(Extracted records)
------------------------------------------------

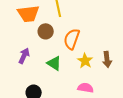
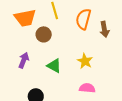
orange semicircle: (72, 39) -> (83, 19), moved
brown arrow: (107, 59) -> (104, 29), moved

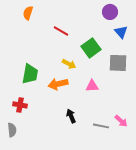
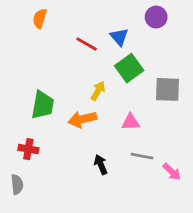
blue triangle: (121, 32) -> (119, 37), moved
yellow arrow: (69, 64) -> (98, 91), turned -88
gray line: (101, 126) -> (142, 156), moved

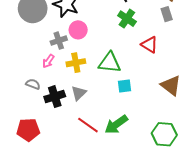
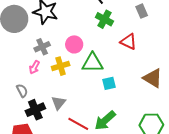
pink circle: (78, 30) -> (74, 44), moved
gray semicircle: (33, 84) -> (22, 91), turned 48
gray triangle: (79, 93) -> (59, 103), moved
black cross: (55, 97) -> (35, 110), moved

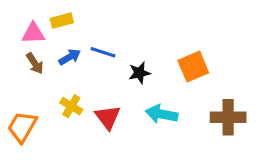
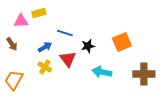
blue arrow: (70, 57) -> (45, 47), moved
brown arrow: (35, 63) -> (12, 44), moved
red triangle: (108, 117) -> (68, 59), moved

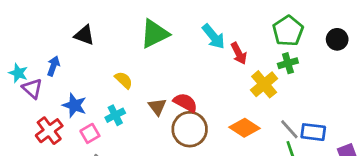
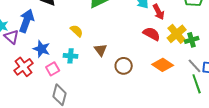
green cross: (288, 63) -> (192, 40), moved
blue arrow: (53, 66) -> (27, 21), size x1.6
red semicircle: (185, 103) -> (152, 34), moved
cyan cross: (115, 115) -> (71, 56), turned 32
brown circle: (190, 129) -> (124, 66), size x0.7

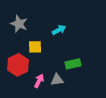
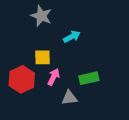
gray star: (19, 24) -> (41, 16), moved
pink arrow: (39, 81) -> (54, 77), moved

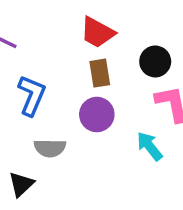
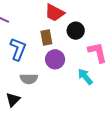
black circle: (155, 61) -> (76, 31), moved
brown rectangle: (100, 73) -> (46, 37), moved

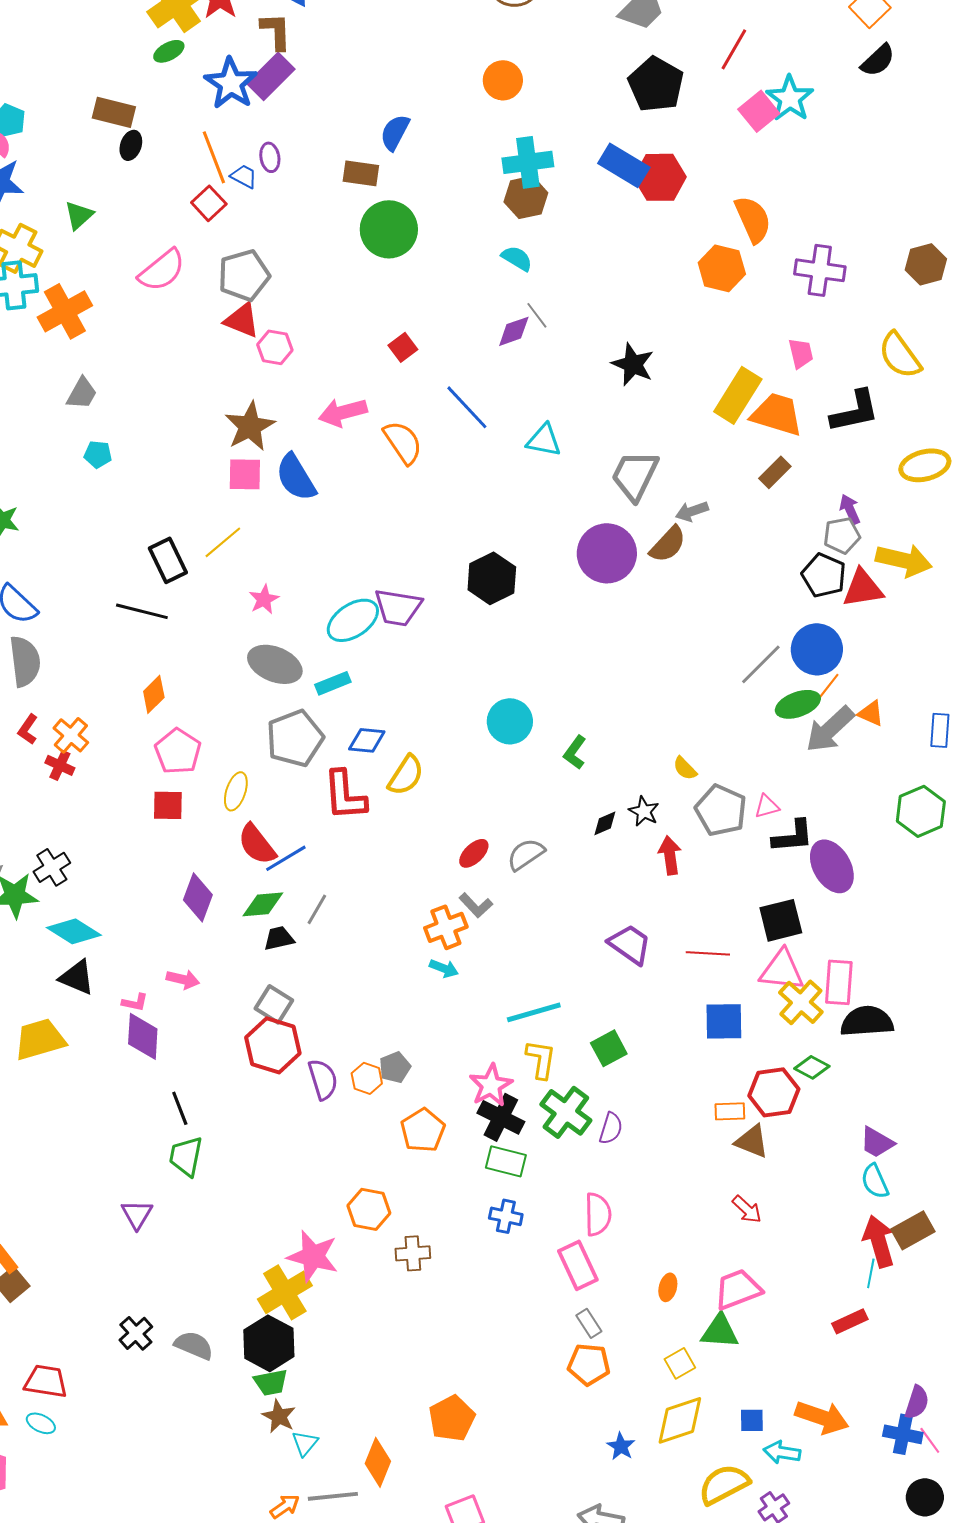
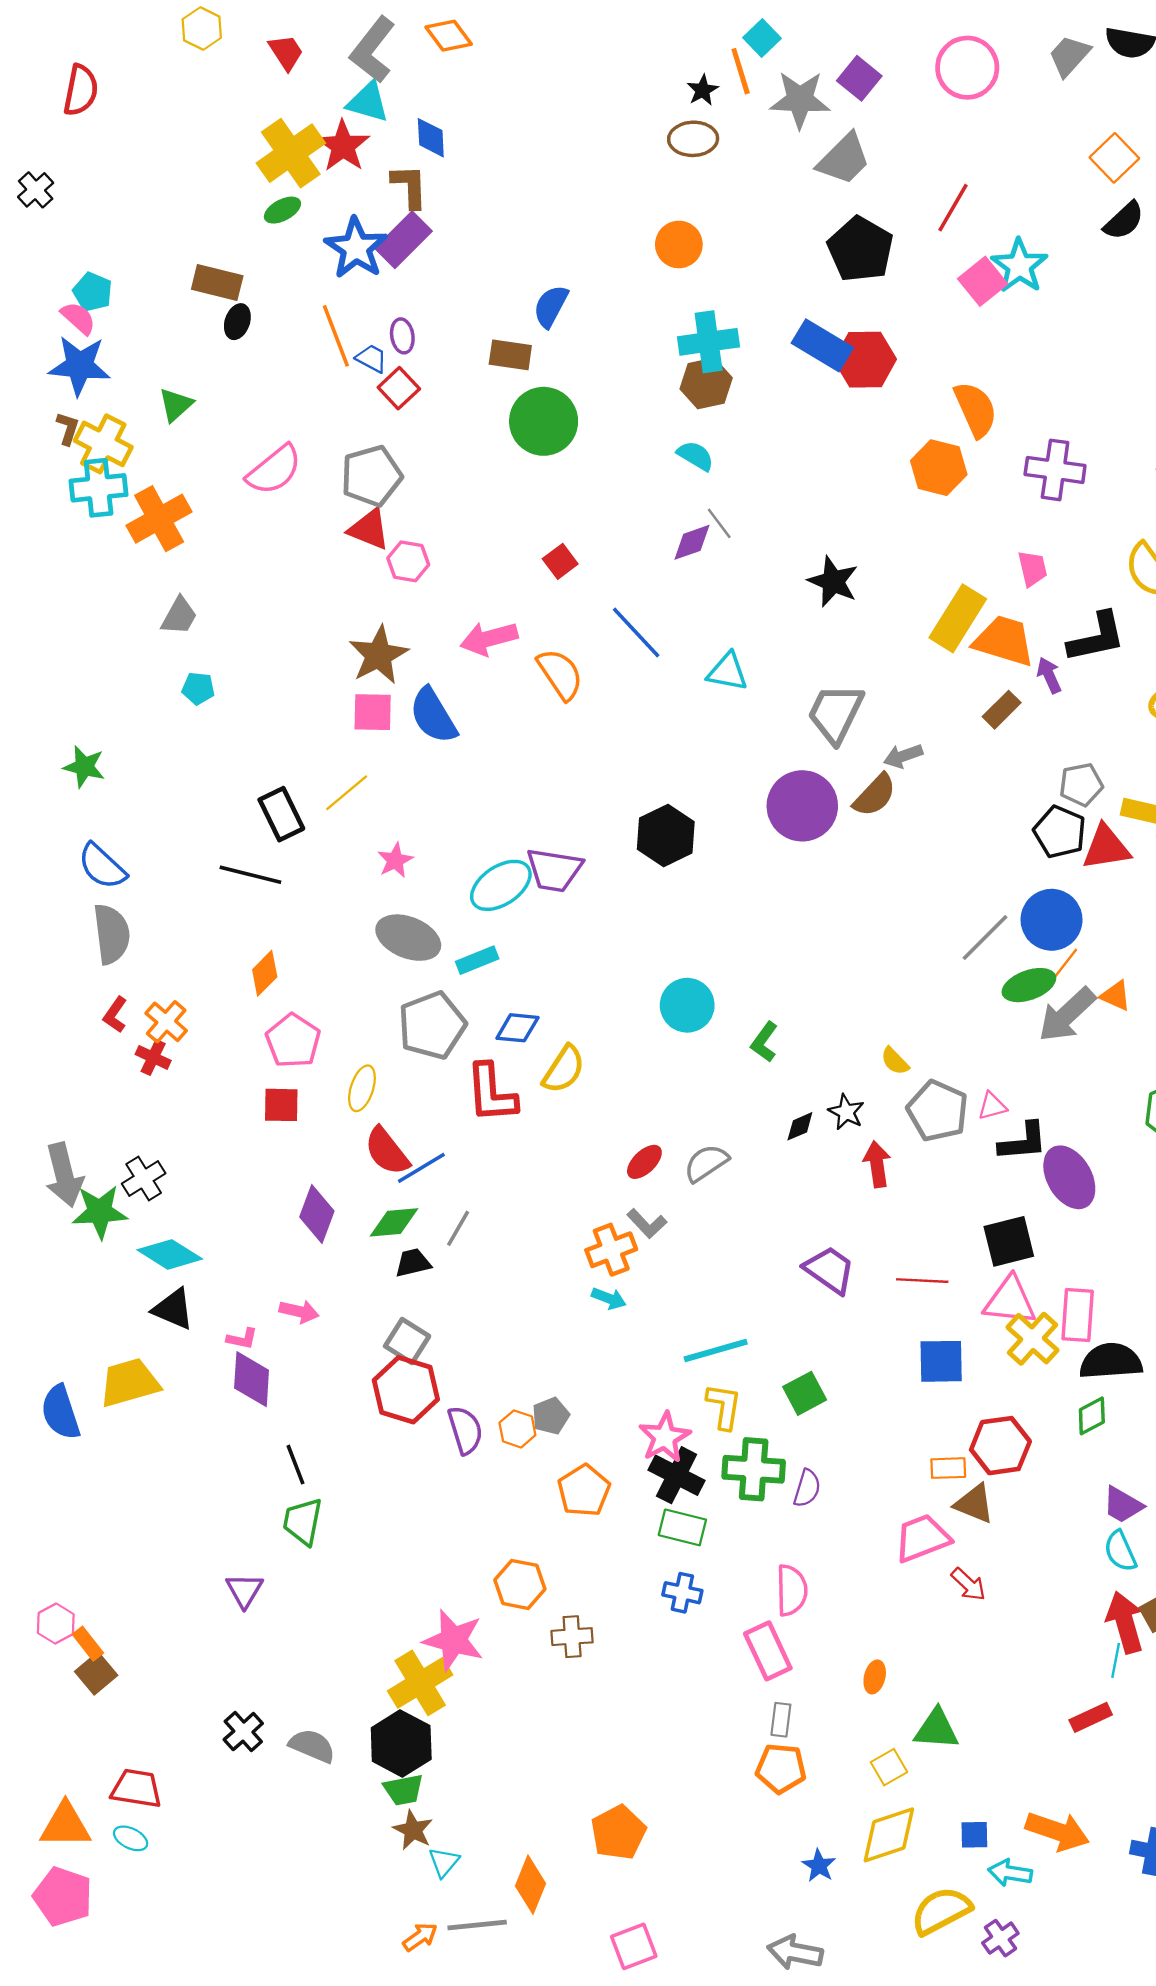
red square: (209, 203) -> (399, 388), moved
purple arrow: (850, 509) -> (1049, 675), moved
green diamond: (812, 1067) -> (1092, 1416), moved, turned -56
green cross: (566, 1112) -> (754, 1469), turned -33
pink trapezoid: (738, 1289) -> (922, 1538), moved
gray rectangle: (589, 1323) -> (781, 1720), turned 40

------------------------------------------------

WORK ORDER: Set down word for word the lines above from the one with "brown arrow: (35, 63) -> (12, 44), moved" up to and including the one with "purple arrow: (850, 509)". Omit every picture.

WRITTEN SOLUTION:
brown arrow: (35, 63) -> (12, 44), moved
red triangle: (108, 117) -> (68, 59), moved

green cross: (288, 63) -> (192, 40), moved
blue arrow: (53, 66) -> (27, 21), size x1.6
red semicircle: (185, 103) -> (152, 34), moved
cyan cross: (115, 115) -> (71, 56), turned 32
brown circle: (190, 129) -> (124, 66), size x0.7

gray star: (19, 24) -> (41, 16), moved
pink arrow: (39, 81) -> (54, 77), moved

black circle: (155, 61) -> (76, 31), moved
brown rectangle: (100, 73) -> (46, 37), moved

red square: (209, 203) -> (399, 388), moved
purple arrow: (850, 509) -> (1049, 675), moved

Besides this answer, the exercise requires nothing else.